AIM OF THE TASK -> Could you work out the number of lines in the listing that include the word "moved" and reply with that figure alone?

THE DATA ->
+ + + +

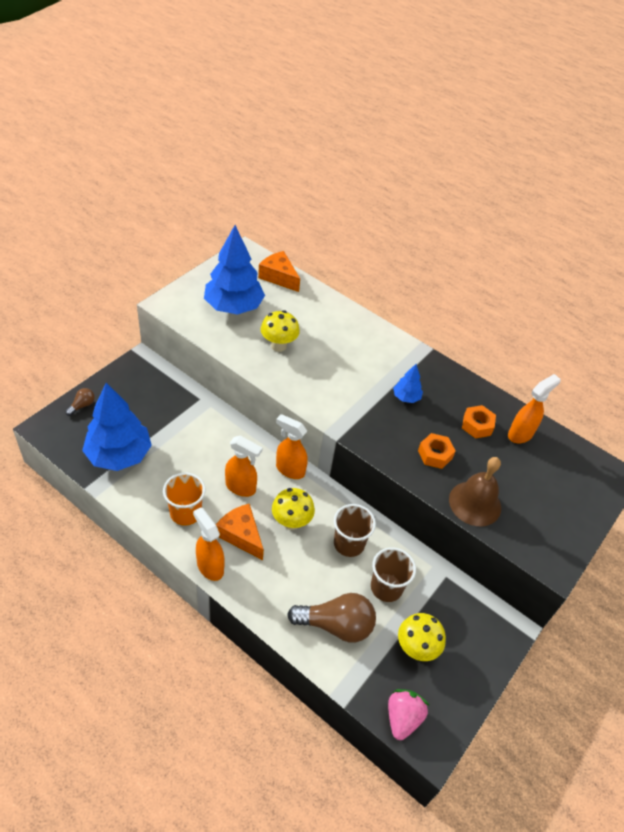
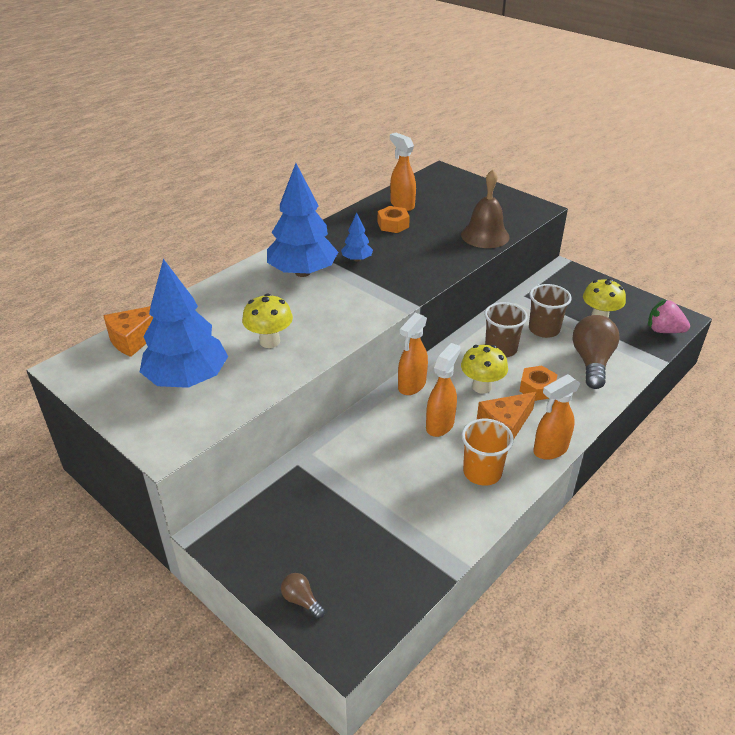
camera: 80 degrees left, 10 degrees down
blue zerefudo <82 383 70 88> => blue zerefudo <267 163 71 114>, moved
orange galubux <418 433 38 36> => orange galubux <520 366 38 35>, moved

+ + + +

SOLUTION FOR THIS EXERCISE -> 2